**Supplied data**
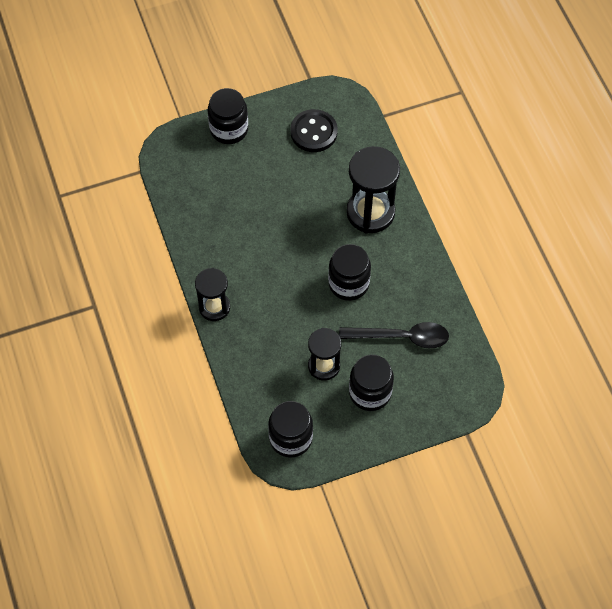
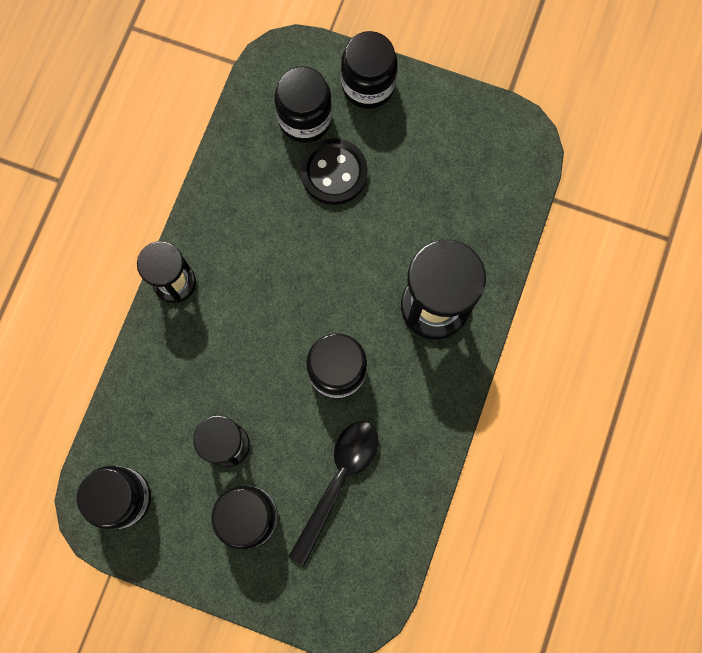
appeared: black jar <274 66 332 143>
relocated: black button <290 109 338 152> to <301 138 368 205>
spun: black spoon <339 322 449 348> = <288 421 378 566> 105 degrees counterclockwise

**Exercise prompt**
Set down all the data again exactly as above, pictures excluded.

**Answer space**
appeared: black jar <274 66 332 143>
relocated: black button <290 109 338 152> to <301 138 368 205>
spun: black spoon <339 322 449 348> = <288 421 378 566> 105 degrees counterclockwise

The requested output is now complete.